◆ **Problem statement**:
Your response should be every line from the entries that includes the string "ellipse".

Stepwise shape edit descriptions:
==========

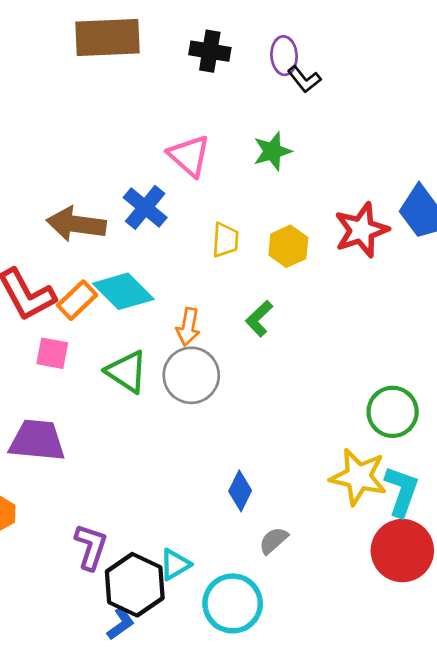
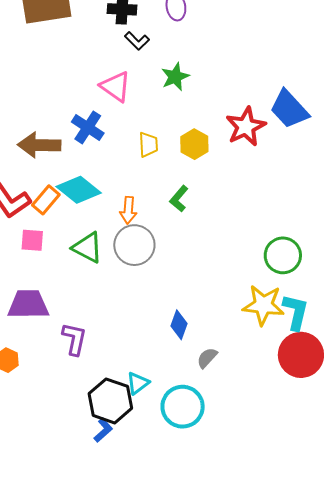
black L-shape: (304, 79) -> (137, 41), moved
purple L-shape: (91, 547) -> (74, 339), moved

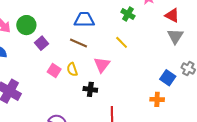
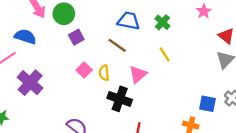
green cross: (128, 14) -> (162, 22), moved
blue square: (168, 78) -> (207, 104), turned -35
black cross: (90, 89) -> (120, 99), size x1.5

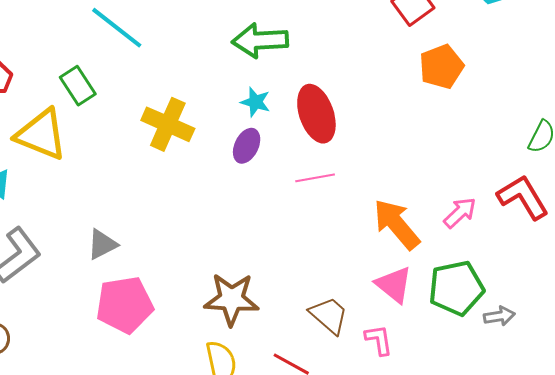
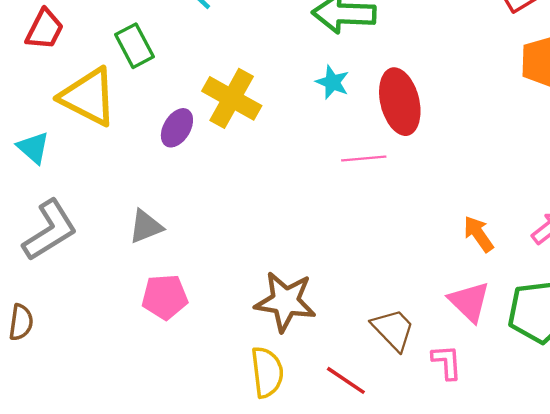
purple ellipse: (247, 146) -> (177, 128), moved
pink line: (315, 178) -> (364, 158), moved
orange arrow: (397, 224) -> (479, 234), size x0.6
pink pentagon: (125, 305) -> (165, 297), size x0.7

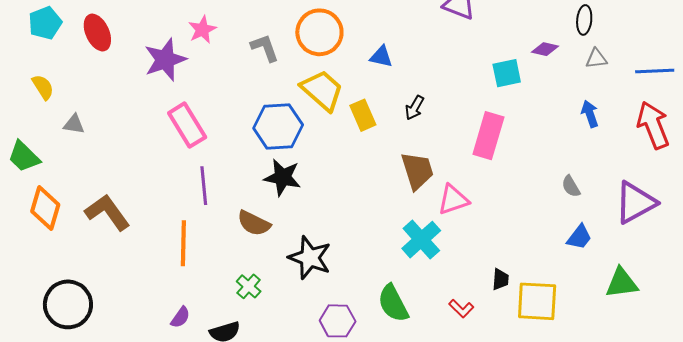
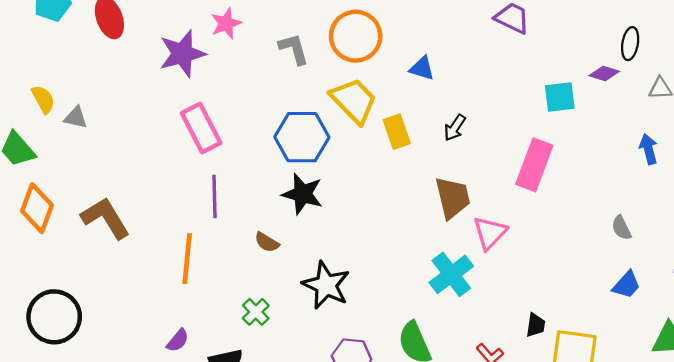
black ellipse: (584, 20) -> (630, 44), moved
yellow semicircle: (43, 87) -> (43, 99), moved
pink triangle: (453, 200) -> (490, 233), turned -32
brown semicircle: (254, 223) -> (267, 242), size x0.7

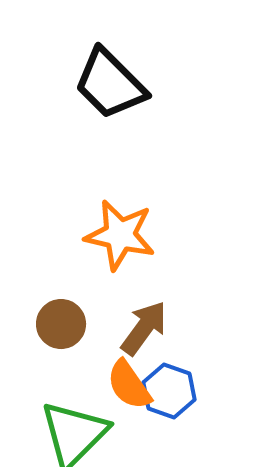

==========

◆ **Task answer**:
purple ellipse: (247, 146) -> (177, 128), moved
black ellipse: (584, 20) -> (630, 44), moved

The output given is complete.